### [Recorded data]
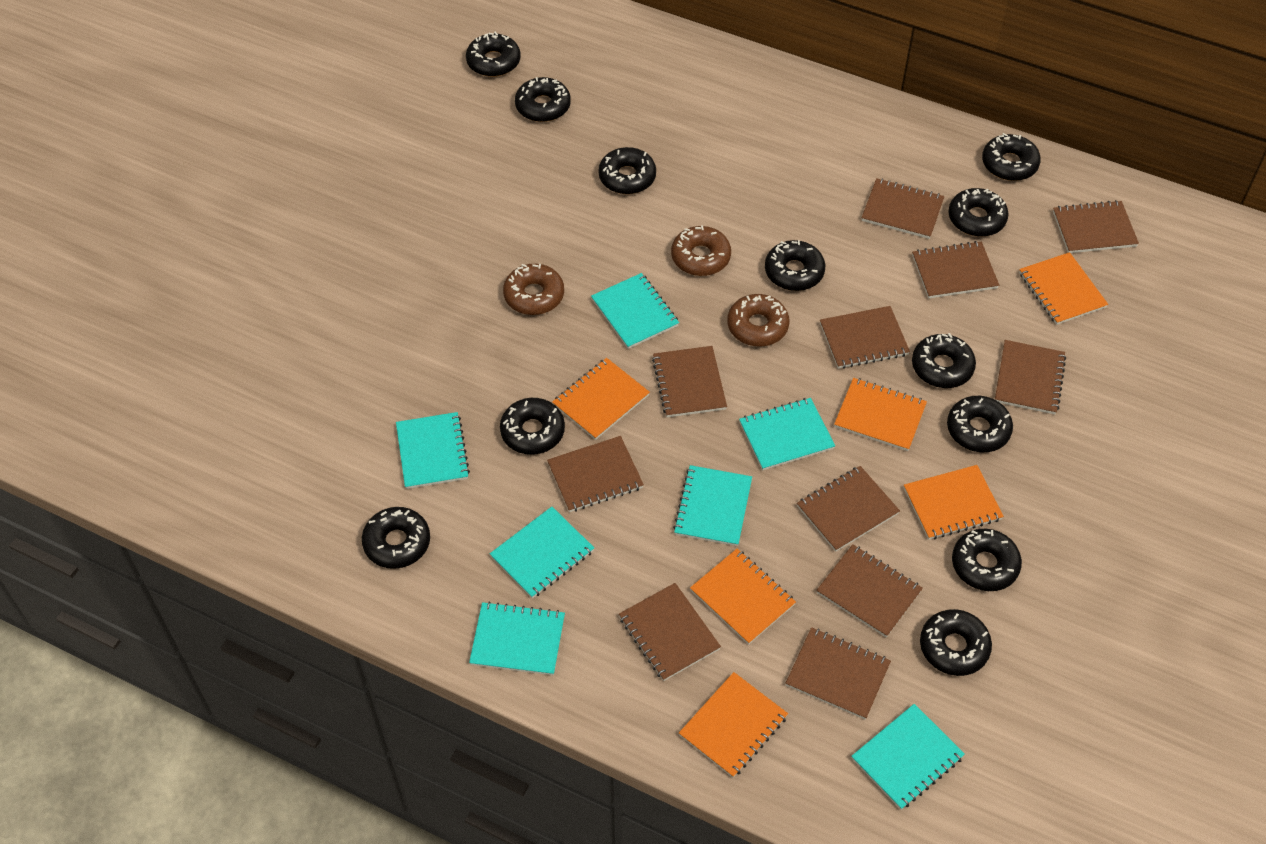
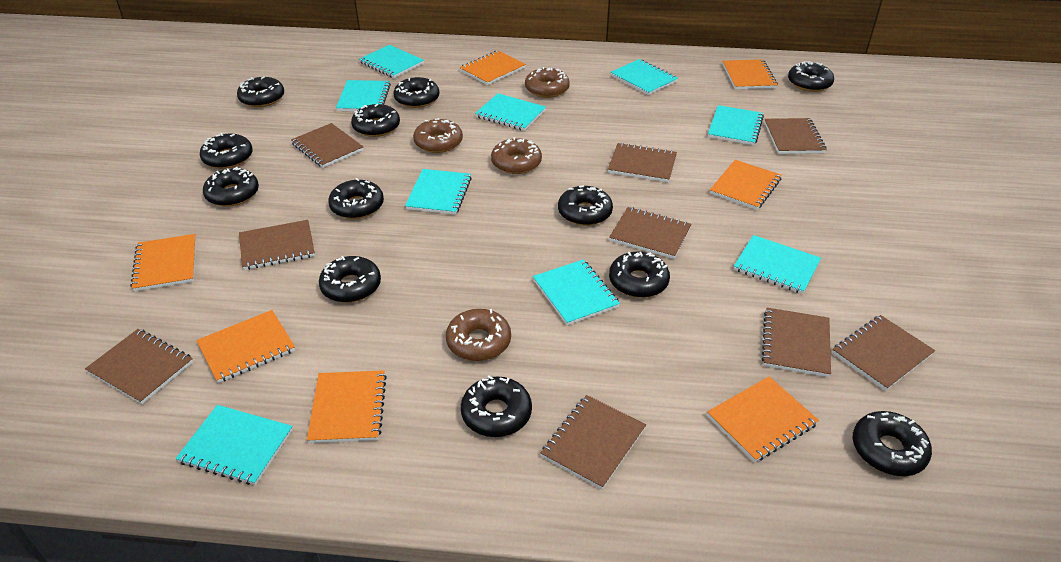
brown donut: 3 -> 4
brown notebook: 11 -> 9
orange notebook: 6 -> 7
turquoise notebook: 7 -> 9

### [Prompt]
Output all data exactly, omitting images.

### [Output of the exercise]
brown donut: 3 -> 4
brown notebook: 11 -> 9
orange notebook: 6 -> 7
turquoise notebook: 7 -> 9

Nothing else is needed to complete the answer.